(Assignment) The records follow. Copy them exactly, but omit the pictures.

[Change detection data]
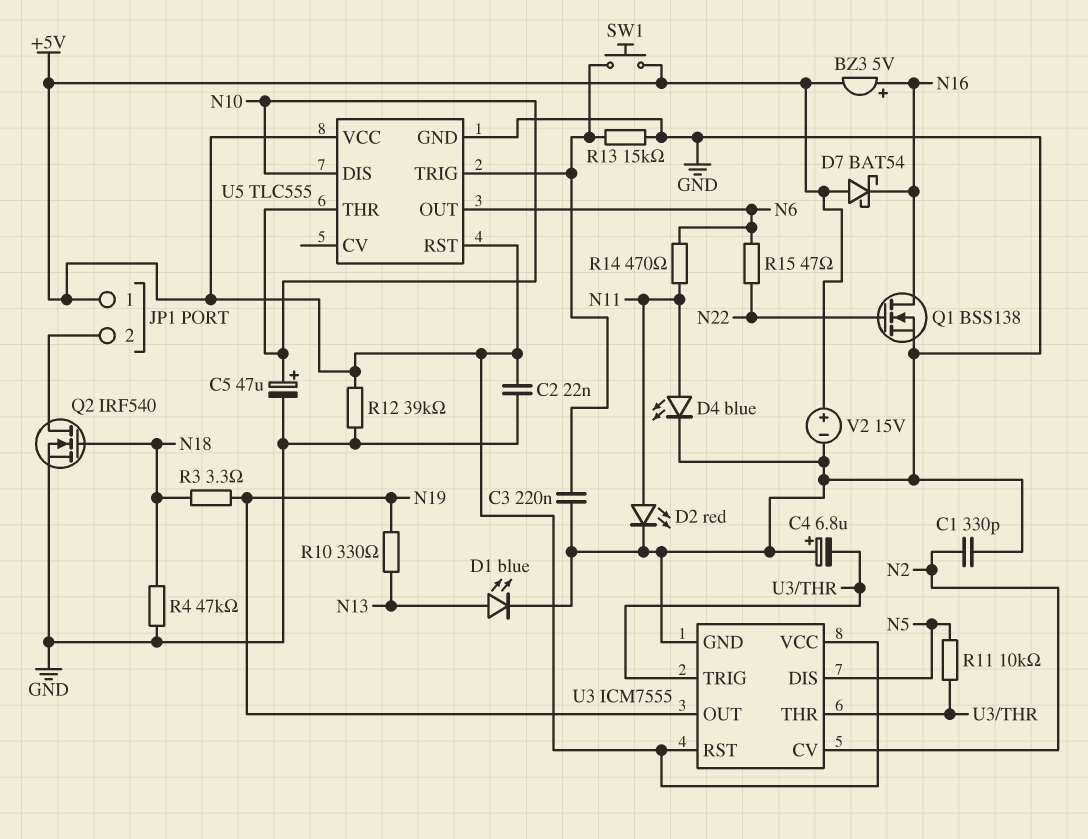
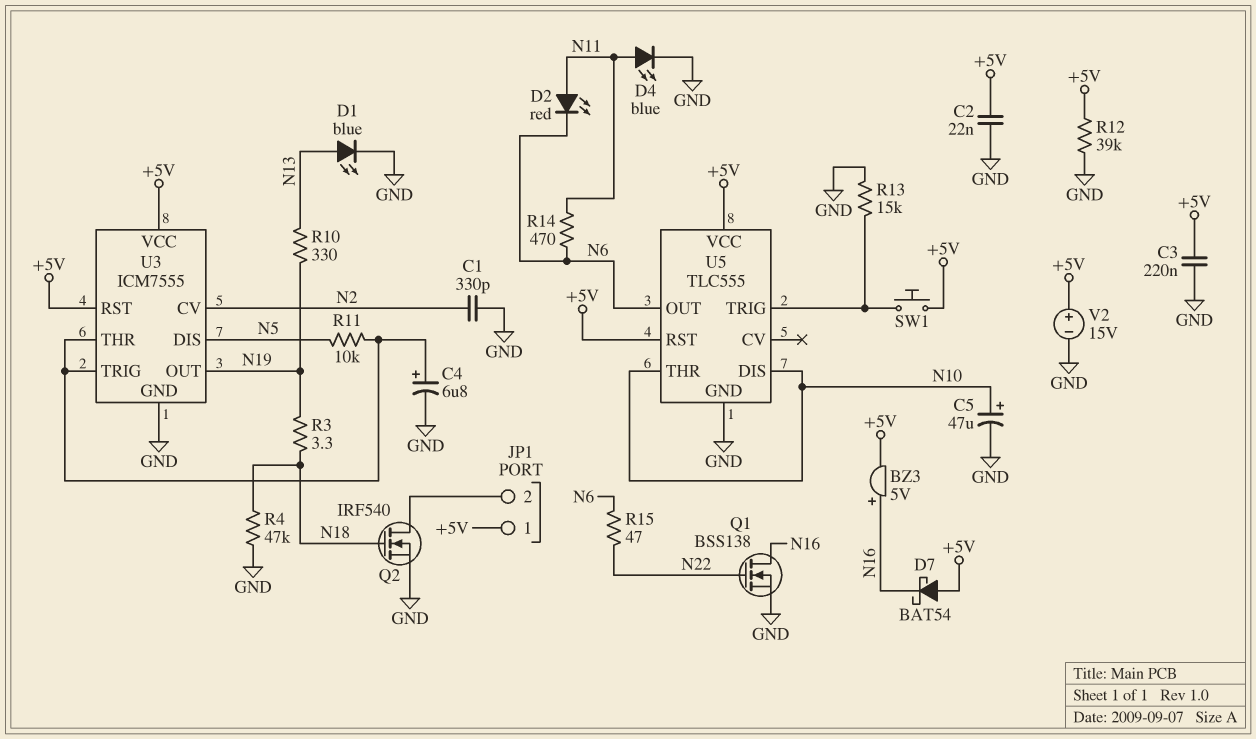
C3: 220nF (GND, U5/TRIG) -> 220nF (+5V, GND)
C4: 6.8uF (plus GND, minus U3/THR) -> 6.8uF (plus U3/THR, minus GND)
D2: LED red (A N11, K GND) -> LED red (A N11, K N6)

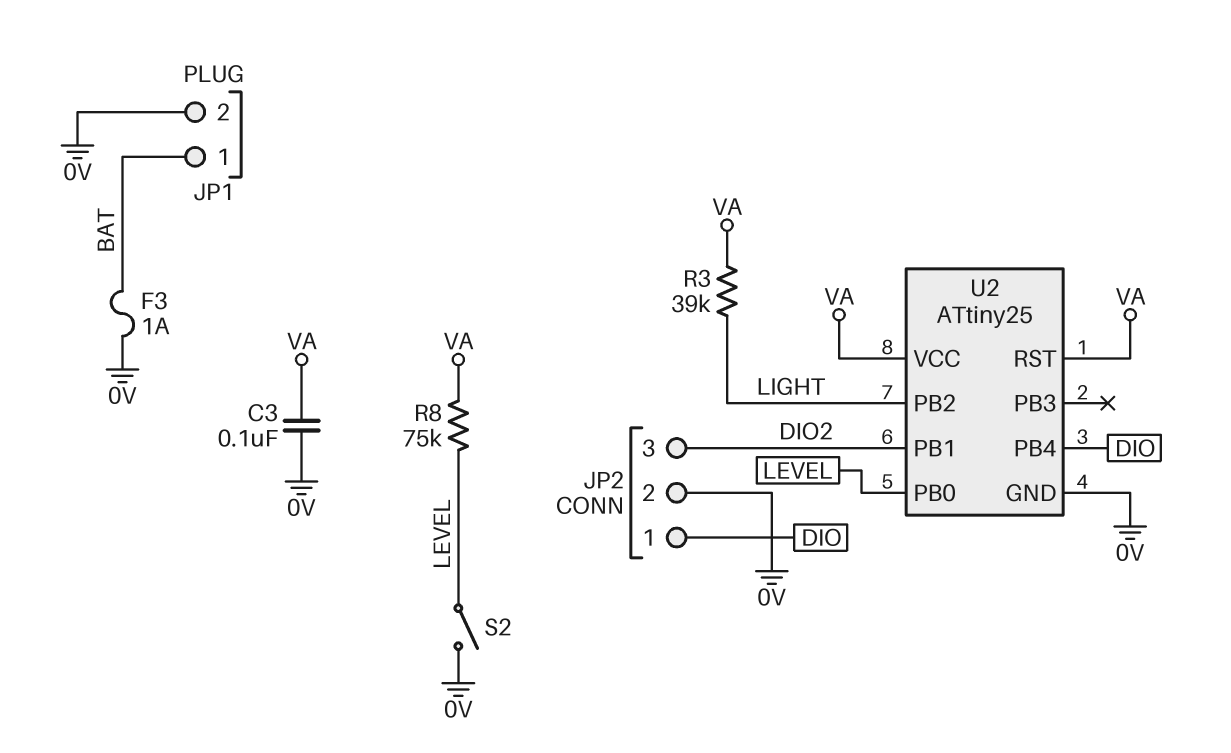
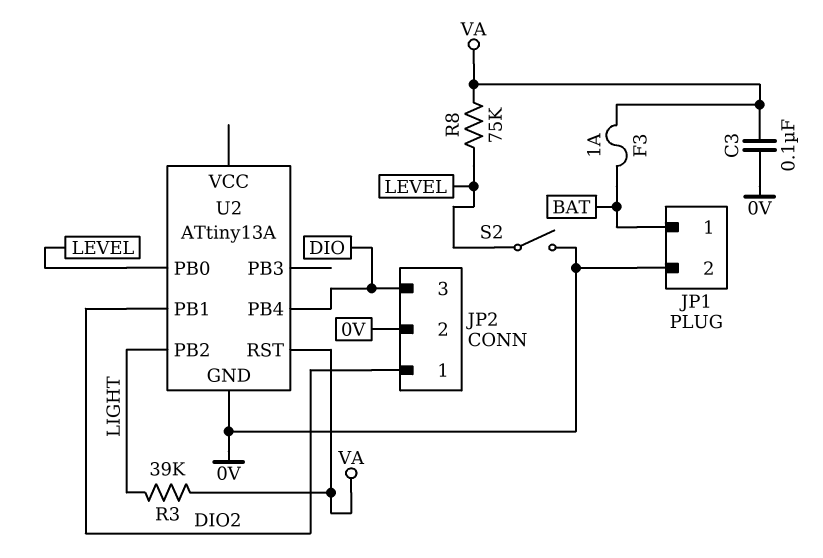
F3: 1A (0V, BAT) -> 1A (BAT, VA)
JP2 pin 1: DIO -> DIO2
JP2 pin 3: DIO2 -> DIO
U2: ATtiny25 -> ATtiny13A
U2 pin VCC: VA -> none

(Completed task)
C3: 220nF (GND, U5/TRIG) -> 220nF (+5V, GND)
C4: 6.8uF (plus GND, minus U3/THR) -> 6.8uF (plus U3/THR, minus GND)
D2: LED red (A N11, K GND) -> LED red (A N11, K N6)

F3: 1A (0V, BAT) -> 1A (BAT, VA)
JP2 pin 1: DIO -> DIO2
JP2 pin 3: DIO2 -> DIO
U2: ATtiny25 -> ATtiny13A
U2 pin VCC: VA -> none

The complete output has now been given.